• WHAT IS REQUIRED:
Reproduce exactly, with no other output, every line of the data below from the line containing "missing | pędzel" to the end, inclusive.

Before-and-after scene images
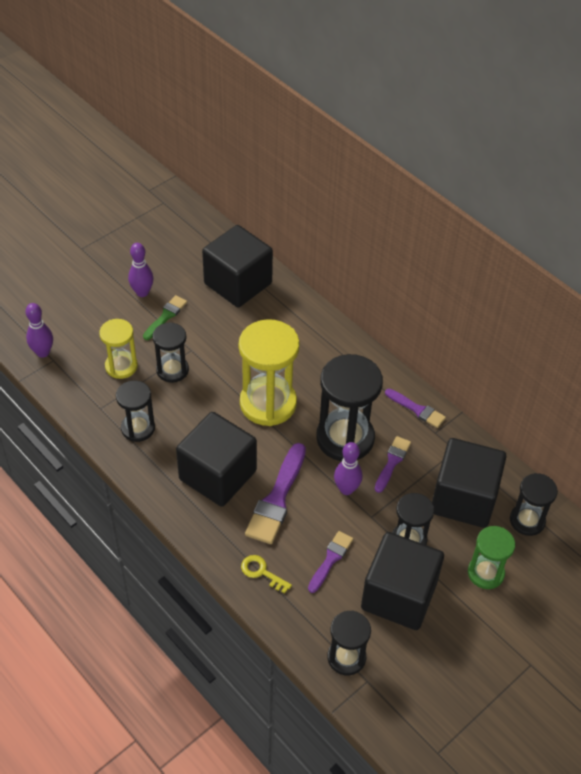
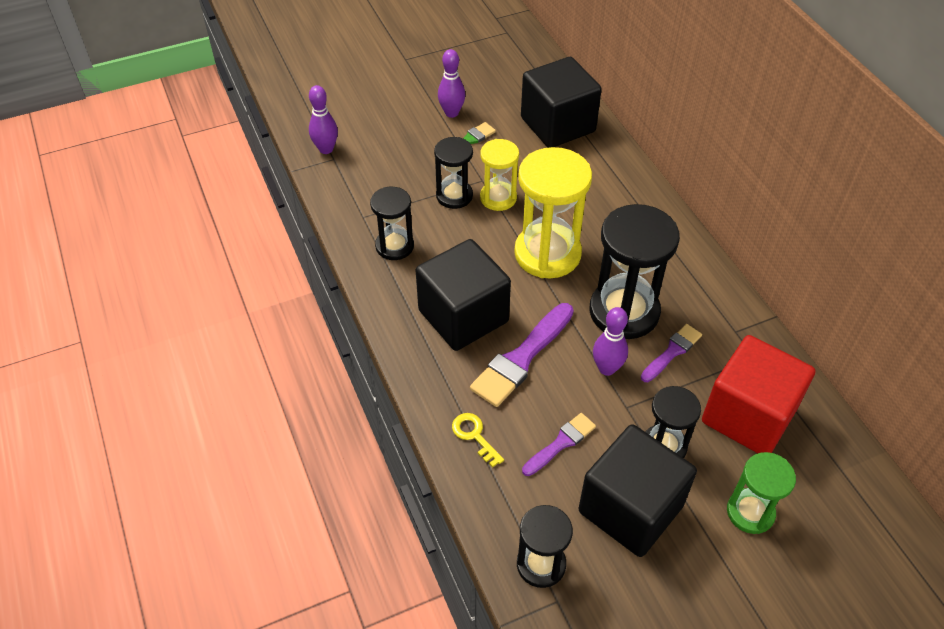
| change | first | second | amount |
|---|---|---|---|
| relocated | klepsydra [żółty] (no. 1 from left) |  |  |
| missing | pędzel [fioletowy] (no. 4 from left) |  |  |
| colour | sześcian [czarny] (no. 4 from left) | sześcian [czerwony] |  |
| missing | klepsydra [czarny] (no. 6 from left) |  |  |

• WRITTEN SOLUTION:
| missing | pędzel [fioletowy] (no. 4 from left) |  |  |
| colour | sześcian [czarny] (no. 4 from left) | sześcian [czerwony] |  |
| missing | klepsydra [czarny] (no. 6 from left) |  |  |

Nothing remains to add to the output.